SOURCE RECORDS:

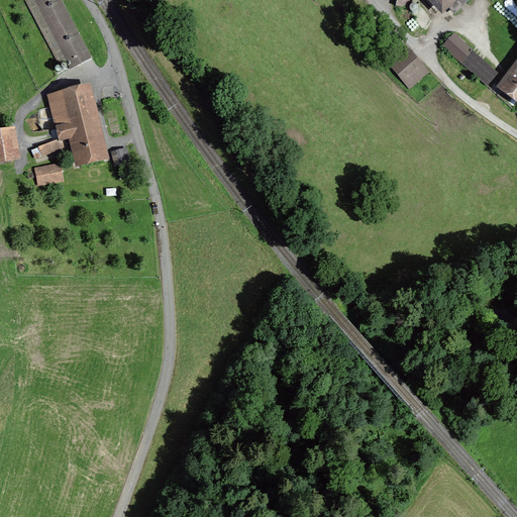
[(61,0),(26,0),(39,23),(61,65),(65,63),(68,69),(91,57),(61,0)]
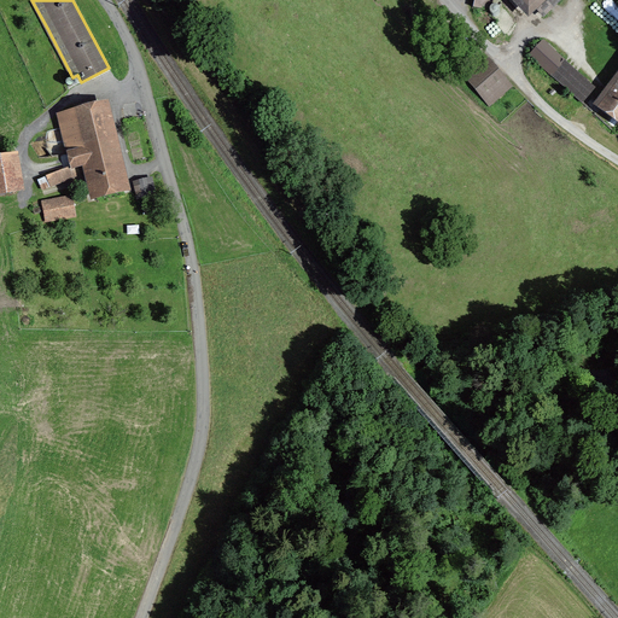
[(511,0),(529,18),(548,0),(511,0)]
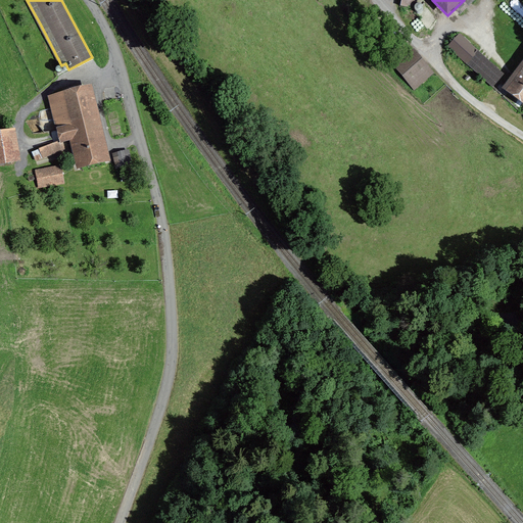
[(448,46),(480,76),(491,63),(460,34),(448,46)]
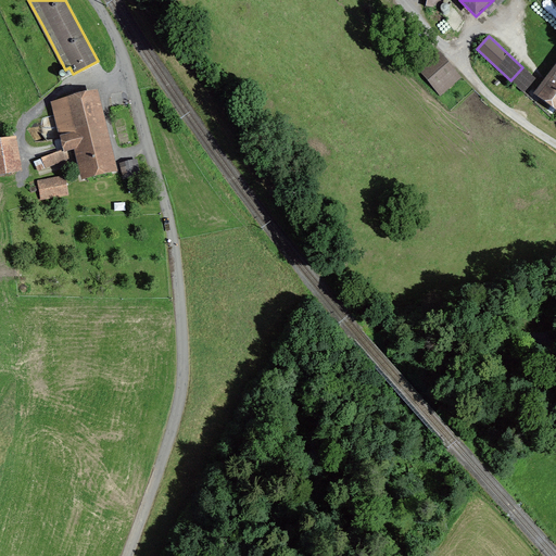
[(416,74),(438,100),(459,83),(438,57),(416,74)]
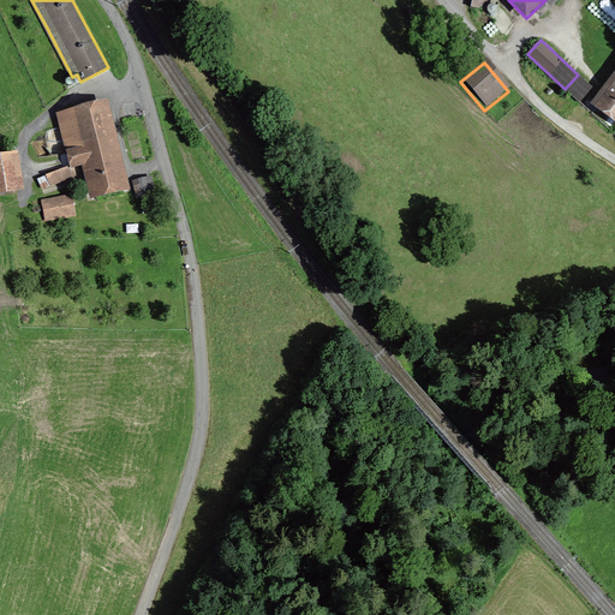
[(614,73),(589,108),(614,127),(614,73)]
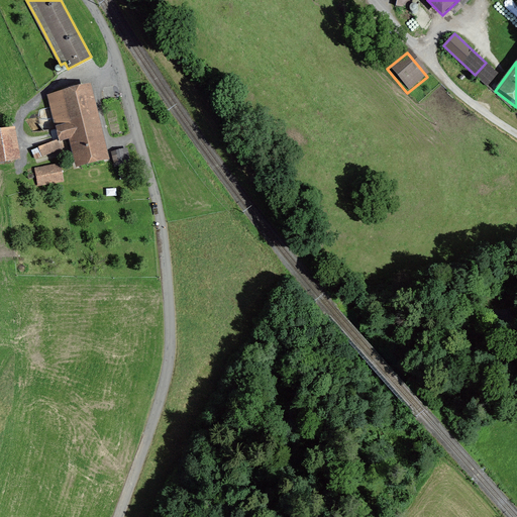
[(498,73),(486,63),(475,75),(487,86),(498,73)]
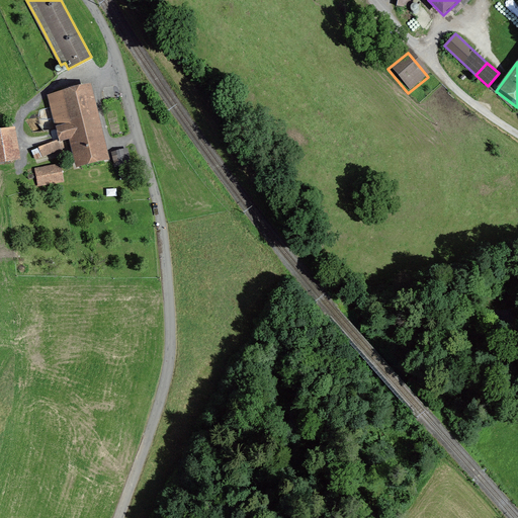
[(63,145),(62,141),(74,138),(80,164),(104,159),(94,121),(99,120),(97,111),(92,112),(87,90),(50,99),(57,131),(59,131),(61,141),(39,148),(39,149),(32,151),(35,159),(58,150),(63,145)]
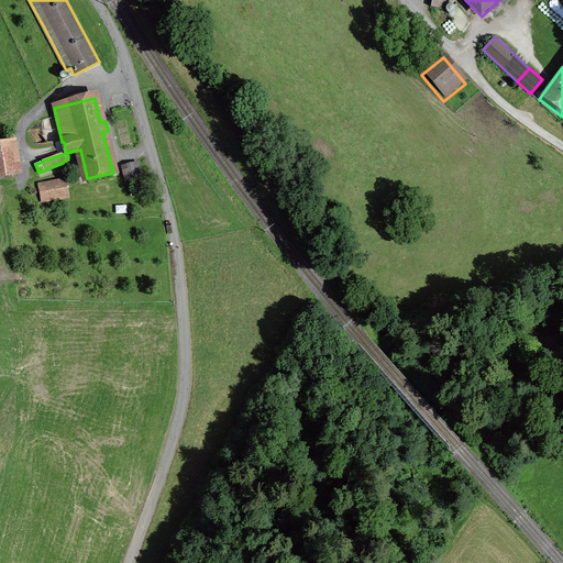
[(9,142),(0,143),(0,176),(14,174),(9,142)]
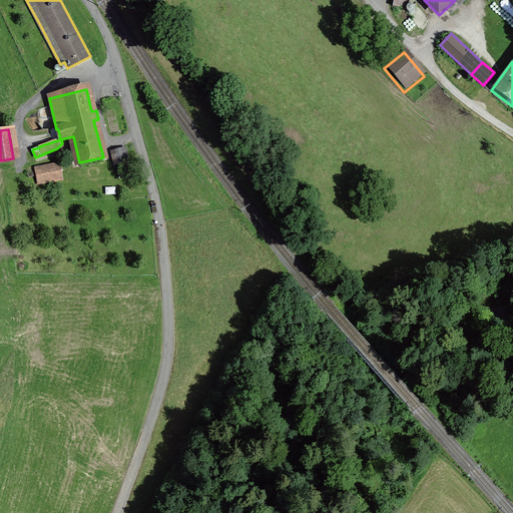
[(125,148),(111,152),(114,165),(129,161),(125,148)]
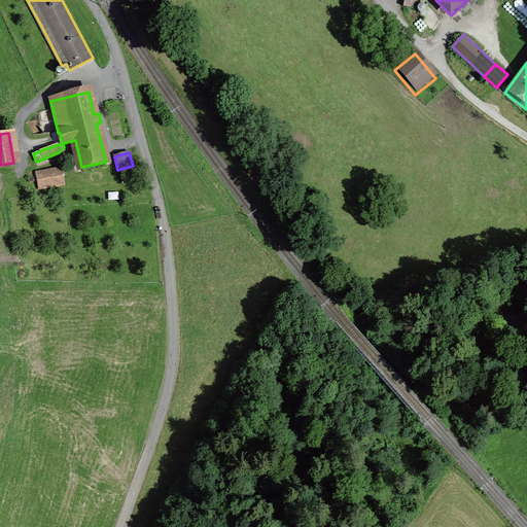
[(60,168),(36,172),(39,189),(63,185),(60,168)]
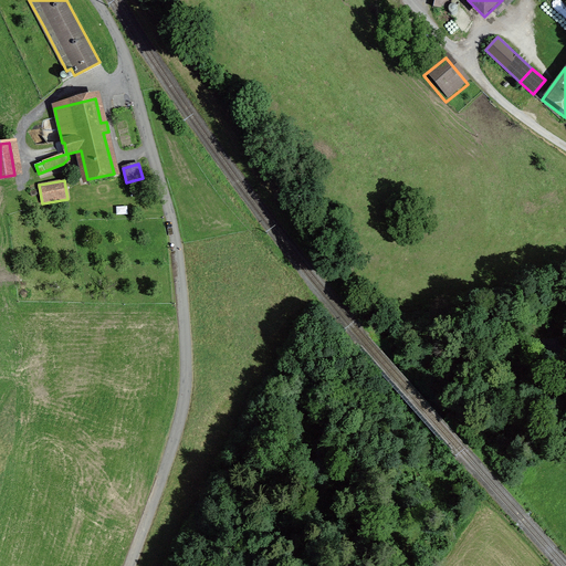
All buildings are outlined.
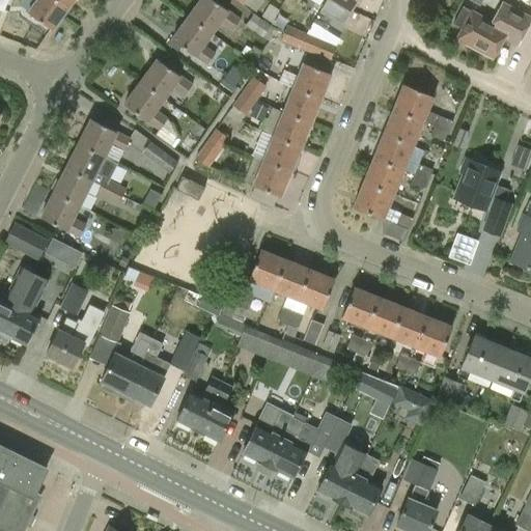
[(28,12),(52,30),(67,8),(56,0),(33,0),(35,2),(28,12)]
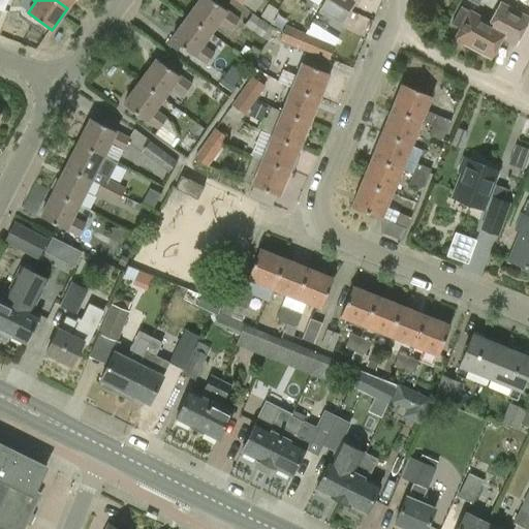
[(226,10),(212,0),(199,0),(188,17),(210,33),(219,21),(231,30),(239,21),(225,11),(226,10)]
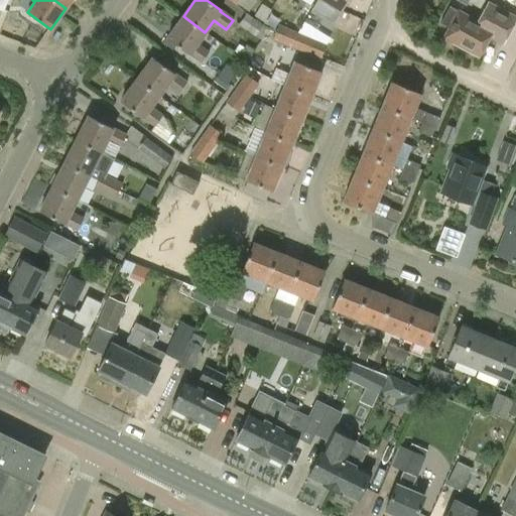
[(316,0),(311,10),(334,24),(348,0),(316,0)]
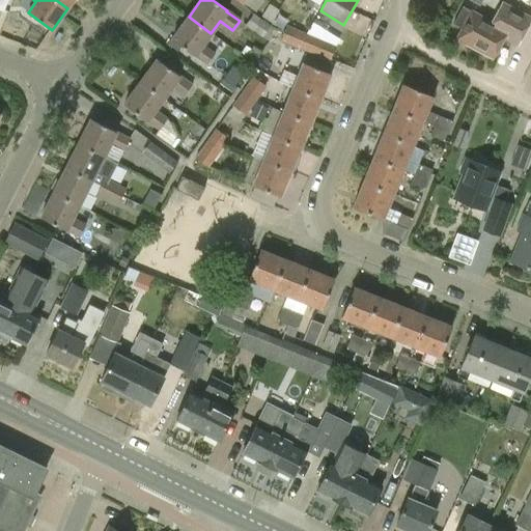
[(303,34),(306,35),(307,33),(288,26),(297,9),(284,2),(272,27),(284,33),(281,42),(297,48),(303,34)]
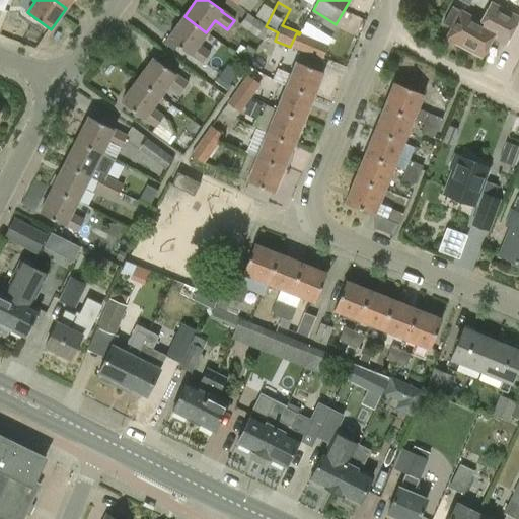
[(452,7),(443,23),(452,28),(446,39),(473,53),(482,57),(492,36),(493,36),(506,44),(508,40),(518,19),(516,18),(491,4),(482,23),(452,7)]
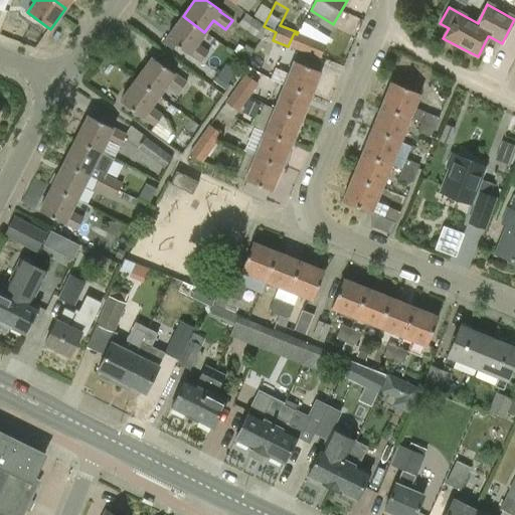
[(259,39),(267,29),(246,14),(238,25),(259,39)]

WORK ORDER: Print once more, exactly, the lines that start at the top of the records above and end at the line with "[(9,142),(0,143),(0,176),(14,174),(9,142)]", skipping all pictures.

OUTPUT OF THE EXERCISE:
[(61,0),(26,0),(39,23),(61,65),(65,63),(68,69),(91,57),(61,0)]
[(511,0),(529,18),(548,0),(511,0)]
[(448,46),(480,76),(491,63),(460,34),(448,46)]
[(416,74),(438,100),(459,83),(438,57),(416,74)]
[(614,73),(589,108),(614,127),(614,73)]
[(498,73),(486,63),(475,75),(487,86),(498,73)]
[(63,145),(62,141),(74,138),(80,164),(104,159),(94,121),(99,120),(97,111),(92,112),(87,90),(50,99),(57,131),(59,131),(61,141),(39,148),(39,149),(32,151),(35,159),(58,150),(63,145)]
[(9,142),(0,143),(0,176),(14,174),(9,142)]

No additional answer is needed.